● **RECORDS**

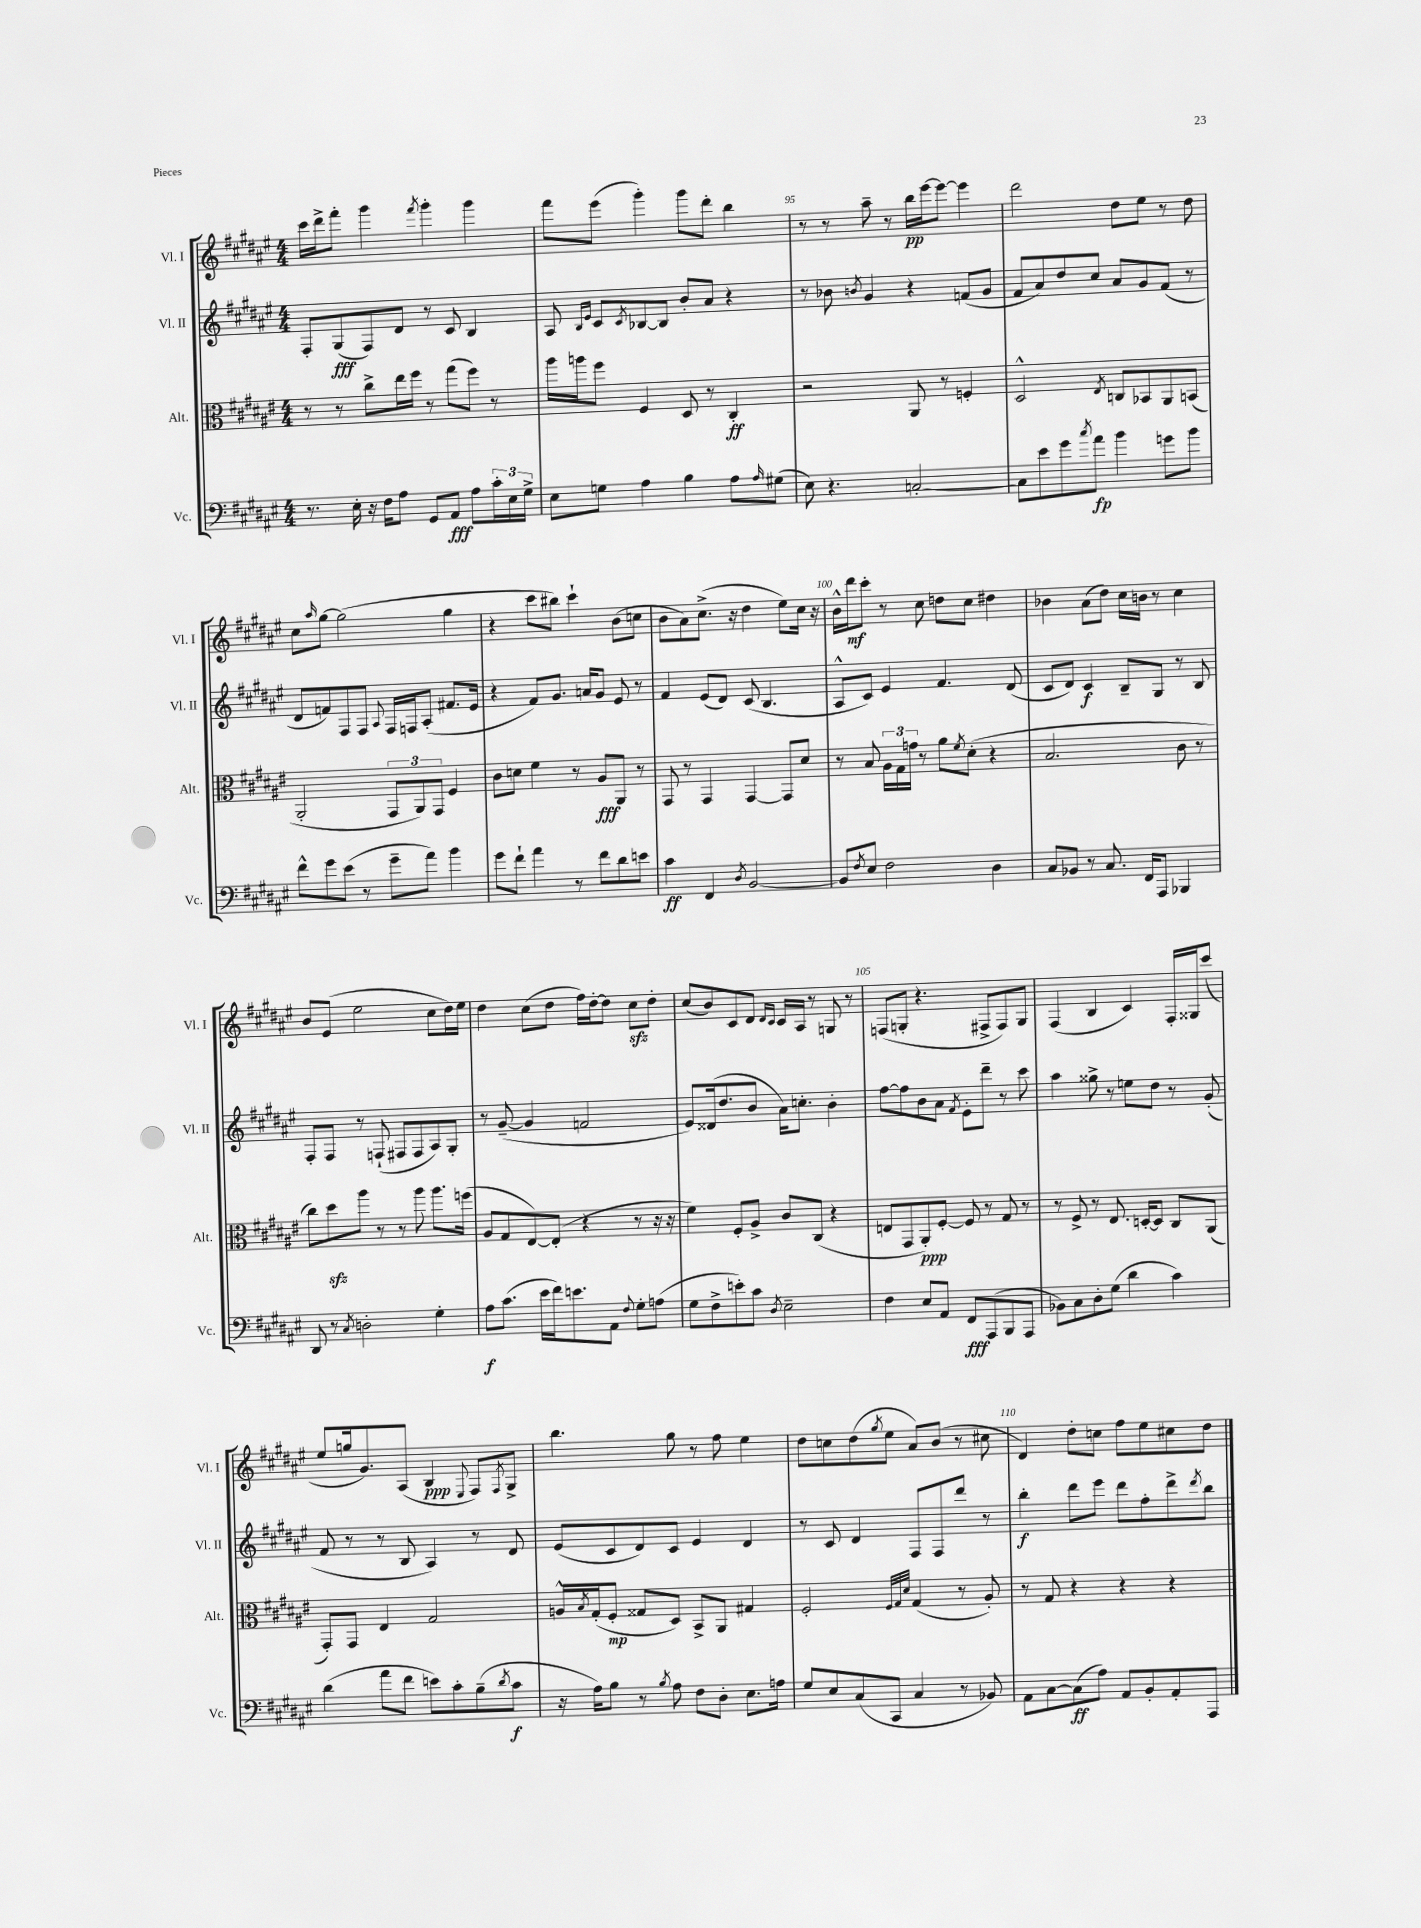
<<
\new StaffGroup <<
\new Staff = "s0" \with { instrumentName = "Vl. I" shortInstrumentName = "Vl. I" } {
    \clef treble \key fis \major \numericTimeSignature \time 4/4
    cis'''16 dis'''16-> fis'''8-. gis'''4 \acciaccatura { fis'''8 } gis'''4-. gis'''4 |
    fis'''8 eis'''8( gis'''4-.) gis'''8 dis'''8-. b''4 |
    r8 r8 ais''8-- r8 b''16\pp eis'''16~ eis'''8~ eis'''4 |
    dis'''2 dis''8 eis''8 r8 dis''8 |
    cis''8 \grace { ais''16 } gis''8~ gis''2( gis''4 |
    r4 cis'''8 bis''8) cis'''4-! b'8( c''8 |
    b'8 ais'8) cis''8.->( r16 dis''4 eis''8) cis''16 r16 |
    b'16-^ dis'''16\mf cis'''8-. r8 cis''8 d''8 cis''8 dis''4 |
    bes'4 ais'8( dis''8) cis''16 b'16 r8 cis''4 |
    b'8 eis'8( eis''2 cis''8 dis''16) eis''16 |
    dis''4 cis''8( dis''8 fis''16) dis''16~-. dis''8 cis''8\sfz dis''8-. |
    cis''8( b'8) cis'8 dis'8 \grace { dis'16 cis'16 } cis'16 ais16 r8 g8 r8 |
    f8( g8-. r4. fis8-> fis8) g8 |
    fis4( b4 cis'4) fis16-. gisis16 cis'''8( |
    eis''8 g''16 gis'8.) ais8( b4\ppp \appoggiatura { eis8 } fis8) \acciaccatura { fis8 } gis8-> |
    b''4. gis''8 r8 fis''8 eis''4 |
    dis''8 c''8 dis''8( \acciaccatura { gis''8 } eis''8 ais'8) b'8( r8 cis''8 |
    dis'4) dis''8-. c''8 fis''8 eis''8 cis''8 dis''8 \bar "|." |
}
\new Staff = "s1" \with { instrumentName = "Vl. II" shortInstrumentName = "Vl. II" } {
    \clef treble \key fis \major \numericTimeSignature \time 4/4
    fis8-. gis8\fff( fis8) dis'8 r8 cis'8 b4 |
    ais8 \grace { b16 eis'16 } cis'8 \acciaccatura { cis'8 } bes8~ bes8 b'8-. ais'8 r4 |
    r8 bes'8 \acciaccatura { b'8 } gis'4 r4 f'8( gis'8 |
    fis'8 ais'8) dis''8 cis''8 ais'8 gis'8 fis'8( r8 |
    dis'8 f'8) fis8 fis8 \appoggiatura { ais8 } fis16 f16 ais8-.( fis'8. eis'16 |
    r4 fis'8) gis'8. a'16 gis'8 eis'8 r8 |
    fis'4 eis'8( dis'8) cis'8( b4. |
    ais8-^ cis'8) eis'4 fis'4. dis'8( |
    cis'8 dis'8) cis'4\f b8-- gis8 r8 b8 |
    fis8-. fis8 r8 f8-!( fis8 fis8 ais8) gis8-. |
    r8 gis'8~--( gis'4 f'2 |
    eis'8) disis'16( dis''8. b'8 ais'16) c''8.-. b'4-. |
    fis''8~ fis''8 b'8 ais'8 \acciaccatura { fis'8 } eis'8-. dis'''8-- r8 cis'''8 |
    ais''4 gisis''8-> r8 e''8 dis''8 r8 gis'8-.( |
    fis'8 r8 r8 b8 ais4) r8 dis'8 |
    eis'8( cis'8 dis'8) cis'8 eis'4 dis'4 |
    r8 cis'8 dis'4 fis8 fis8 dis'''8 r8 |
    b''4-.\f dis'''8 eis'''8 dis'''8 fis''8-. dis'''8-> \acciaccatura { dis'''8 } b''8 \bar "|." |
}
\new Staff = "s2" \with { instrumentName = "Alt." shortInstrumentName = "Alt." } {
    \clef alto \key fis \major \numericTimeSignature \time 4/4
    r8 r8 cis''8-> eis''16 fis''16 r8 gis''8( fis''8) r8 |
    ais''16 a''16 fis''8 fis4 dis8 r8 cis4-.\ff |
    r2 ais,8 r8 f4-. |
    dis2-^ \acciaccatura { eis8 } c8 bes,8 ais,8 b,8( |
    ais,2-. \tuplet 3/2 { gis,8 ais,8) gis,8 } fis4 |
    cis'8 d'8 fis'4 r8 ais8\fff ais,8 r8 |
    gis,8 r8 gis,4 gis,4~ gis,8 dis'8 |
    r8 b8 \tuplet 3/2 { ais16 gis16 g'16 } r8 ais'8 \acciaccatura { fis'8 } dis'8-.( r4 |
    b2. cis'8 r8 |
    cis''8) dis''8\sfz ais''8 r8 r8 ais''8 ais''8. f''16( |
    ais8 gis8 eis8~) eis8-.( r4 r8 r16 r16 |
    fis'4) fis8-. ais8-> cis'8 cis8( r4 |
    e8 gis,8 ais,8-.\ppp) fis8~-. fis8 r8 gis8 r8 |
    r8 fis8-> r8 eis8. d16~-. d8 cis8 ais,8( |
    gis,8-.) gis,8 eis4 gis2 |
    a16-^ \acciaccatura { b8 } gis16-.( fis8-.\mp gisis8 dis8) b,8-> ais,8 gis4 |
    fis2-. \grace { fis32 gis32 dis'32 } gis4( r8 ais8-.) |
    r8 gis8 r4 r4 r4 \bar "|." |
}
\new Staff = "s3" \with { instrumentName = "Vc." shortInstrumentName = "Vc." } {
    \clef bass \key fis \major \numericTimeSignature \time 4/4
    r8. eis16-. r16 fis16 ais8 gis,8 ais,8\fff ais8 \tuplet 3/2 { cis'16-. eis16 gis16-> } |
    eis8 g8 ais4 b4 ais8 \grace { ais16 } gis8( |
    eis8) r4. c2~-. |
    c8 eis'8 gis'8 \acciaccatura { cis''8 } ais'8\fp b'4 g'8 b'8 |
    fis'8-^ gis'8 eis'8( r8 gis'8-- ais'8) b'4 |
    gis'8 fis'8-! ais'4 r8 fis'8 dis'8 e'8 |
    cis'4\ff fis,4 \acciaccatura { dis8 } b,2~ |
    b,8 \acciaccatura { fis8 } eis8 fis2 dis4 |
    cis8 bes,8 r8 cis8. fis,16 ais,,8 bes,,4 |
    dis,8 r8 \acciaccatura { cis8 } d2-. gis4-. |
    ais8\f cis'8.( eis'16 fis'16) e'8. ais,8 \appoggiatura { fis8 } gis8-. a8( |
    gis8 fis8-> e'8-.) cis'8 \acciaccatura { dis8 } eis2-- |
    fis4 eis8 ais,8 fis,8\fff ais,,8( b,,8 ais,,8 |
    bes,8) cis8 dis8-. gis8( dis'4 cis'4) |
    dis'4( ais'8 fis'8 e'8) cis'8-. b8--( \acciaccatura { dis'8 } cis'8\f |
    r16 ais16) b8 r8 \acciaccatura { b8 } ais8 fis8 dis8-. eis8. a16 |
    gis8 eis8 cis8( cis,8 cis4 r8 bes,8) |
    ais,8 cis8~ cis8\ff( ais8) ais,8 b,8-. ais,8-. ais,,8 \bar "|." |
}
>>
>>
\layout { \context { \Score currentBarNumber = #93 \override BarNumber.break-visibility = ##(#f #t #t) barNumberVisibility = #(every-nth-bar-number-visible 5) } }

● **GIVEN TASK**
Reproduce the notation text of every item above verbatim, omitting the pictures from your answer.

● **EXERCISE ANSWER**
<<
\new StaffGroup <<
\new Staff = "s0" \with { instrumentName = "Vl. I" shortInstrumentName = "Vl. I" } {
    \clef treble \key fis \major \numericTimeSignature \time 4/4
    cis'''16 dis'''16-> fis'''8-. gis'''4 \acciaccatura { fis'''8 } gis'''4-. gis'''4 |
    fis'''8 eis'''8( gis'''4-.) gis'''8 dis'''8-. b''4 |
    r8 r8 ais''8-- r8 b''16\pp eis'''16~ eis'''8~ eis'''4 |
    dis'''2 dis''8 eis''8 r8 dis''8 |
    cis''8 \grace { ais''16 } gis''8~ gis''2( gis''4 |
    r4 cis'''8 bis''8) cis'''4-! b'8( c''8 |
    b'8 ais'8) cis''8.->( r16 dis''4 eis''8) cis''16 r16 |
    b'16-^ dis'''16\mf cis'''8-. r8 cis''8 d''8 cis''8 dis''4 |
    bes'4 ais'8( dis''8) cis''16 b'16 r8 cis''4 |
    b'8 eis'8( eis''2 cis''8 dis''16) eis''16 |
    dis''4 cis''8( dis''8 fis''16) dis''16~-. dis''8 cis''8\sfz dis''8-. |
    cis''8( b'8) cis'8 dis'8 \grace { dis'16 cis'16 } cis'16 ais16 r8 g8 r8 |
    f8( g8-. r4. fis8-> fis8) g8 |
    fis4( b4 cis'4) fis16-. gisis16 cis'''8( |
    eis''8 g''16 gis'8.) ais8( b4\ppp \appoggiatura { eis8 } fis8) \acciaccatura { fis8 } gis8-> |
    b''4. gis''8 r8 fis''8 eis''4 |
    dis''8 c''8 dis''8( \acciaccatura { gis''8 } eis''8 ais'8) b'8( r8 cis''8 |
    dis'4) dis''8-. c''8 fis''8 eis''8 cis''8 dis''8 \bar "|." |
}
\new Staff = "s1" \with { instrumentName = "Vl. II" shortInstrumentName = "Vl. II" } {
    \clef treble \key fis \major \numericTimeSignature \time 4/4
    fis8-. gis8\fff( fis8) dis'8 r8 cis'8 b4 |
    ais8 \grace { b16 eis'16 } cis'8 \acciaccatura { cis'8 } bes8~ bes8 b'8-. ais'8 r4 |
    r8 bes'8 \acciaccatura { b'8 } gis'4 r4 f'8( gis'8 |
    fis'8 ais'8) dis''8 cis''8 ais'8 gis'8 fis'8( r8 |
    dis'8 f'8) fis8 fis8 \appoggiatura { ais8 } fis16 f16 ais8-.( fis'8. eis'16 |
    r4 fis'8) gis'8. a'16 gis'8 eis'8 r8 |
    fis'4 eis'8( dis'8) cis'8( b4. |
    ais8-^ cis'8) eis'4 fis'4. dis'8( |
    cis'8 dis'8) cis'4\f b8-- gis8 r8 b8 |
    fis8-. fis8 r8 f8-!( fis8 fis8 ais8) gis8-. |
    r8 gis'8~--( gis'4 f'2 |
    eis'8) disis'16( dis''8. b'8 ais'16) c''8.-. b'4-. |
    fis''8~ fis''8 b'8 ais'8 \acciaccatura { fis'8 } eis'8-. dis'''8-- r8 cis'''8 |
    ais''4 gisis''8-> r8 e''8 dis''8 r8 gis'8-.( |
    fis'8 r8 r8 b8 ais4) r8 dis'8 |
    eis'8( cis'8 dis'8) cis'8 eis'4 dis'4 |
    r8 cis'8 dis'4 fis8 fis8 dis'''8 r8 |
    b''4-.\f dis'''8 eis'''8 dis'''8 fis''8-. dis'''8-> \acciaccatura { dis'''8 } b''8 \bar "|." |
}
\new Staff = "s2" \with { instrumentName = "Alt." shortInstrumentName = "Alt." } {
    \clef alto \key fis \major \numericTimeSignature \time 4/4
    r8 r8 cis''8-> eis''16 fis''16 r8 gis''8( fis''8) r8 |
    ais''16 a''16 fis''8 fis4 dis8 r8 cis4-.\ff |
    r2 ais,8 r8 f4-. |
    dis2-^ \acciaccatura { eis8 } c8 bes,8 ais,8 b,8( |
    ais,2-. \tuplet 3/2 { gis,8 ais,8) gis,8 } fis4 |
    cis'8 d'8 fis'4 r8 ais8\fff ais,8 r8 |
    gis,8 r8 gis,4 gis,4~ gis,8 dis'8 |
    r8 b8 \tuplet 3/2 { ais16 gis16 g'16 } r8 ais'8 \acciaccatura { fis'8 } dis'8-.( r4 |
    b2. cis'8 r8 |
    cis''8) dis''8\sfz ais''8 r8 r8 ais''8 ais''8. f''16( |
    ais8 gis8 eis8~) eis8-.( r4 r8 r16 r16 |
    fis'4) fis8-. ais8-> cis'8 cis8( r4 |
    e8 gis,8 ais,8-.\ppp) fis8~-. fis8 r8 gis8 r8 |
    r8 fis8-> r8 eis8. d16~-. d8 cis8 ais,8( |
    gis,8-.) gis,8 eis4 gis2 |
    a16-^ \acciaccatura { b8 } gis16-.( fis8-.\mp gisis8 dis8) b,8-> ais,8 gis4 |
    fis2-. \grace { fis32 gis32 dis'32 } gis4( r8 ais8-.) |
    r8 gis8 r4 r4 r4 \bar "|." |
}
\new Staff = "s3" \with { instrumentName = "Vc." shortInstrumentName = "Vc." } {
    \clef bass \key fis \major \numericTimeSignature \time 4/4
    r8. eis16-. r16 fis16 ais8 gis,8 ais,8\fff ais8 \tuplet 3/2 { cis'16-. eis16 gis16-> } |
    eis8 g8 ais4 b4 ais8 \grace { ais16 } gis8( |
    eis8) r4. c2~-. |
    c8 eis'8 gis'8 \acciaccatura { cis''8 } ais'8\fp b'4 g'8 b'8 |
    fis'8-^ gis'8 eis'8( r8 gis'8-- ais'8) b'4 |
    gis'8 fis'8-! ais'4 r8 fis'8 dis'8 e'8 |
    cis'4\ff fis,4 \acciaccatura { dis8 } b,2~ |
    b,8 \acciaccatura { fis8 } eis8 fis2 dis4 |
    cis8 bes,8 r8 cis8. fis,16 ais,,8 bes,,4 |
    dis,8 r8 \acciaccatura { cis8 } d2-. gis4-. |
    ais8\f cis'8.( eis'16 fis'16) e'8. ais,8 \appoggiatura { fis8 } gis8-. a8( |
    gis8 fis8-> e'8-.) cis'8 \acciaccatura { dis8 } eis2-- |
    fis4 eis8 ais,8 fis,8\fff ais,,8( b,,8 ais,,8 |
    bes,8) cis8 dis8-. gis8( dis'4 cis'4) |
    dis'4( ais'8 fis'8 e'8) cis'8-. b8--( \acciaccatura { dis'8 } cis'8\f |
    r16 ais16) b8 r8 \acciaccatura { b8 } ais8 fis8 dis8-. eis8. a16 |
    gis8 eis8 cis8( cis,8 cis4 r8 bes,8) |
    ais,8 cis8~ cis8\ff( ais8) ais,8 b,8-. ais,8-. ais,,8 \bar "|." |
}
>>
>>
\layout { \context { \Score currentBarNumber = #93 \override BarNumber.break-visibility = ##(#f #t #t) barNumberVisibility = #(every-nth-bar-number-visible 5) } }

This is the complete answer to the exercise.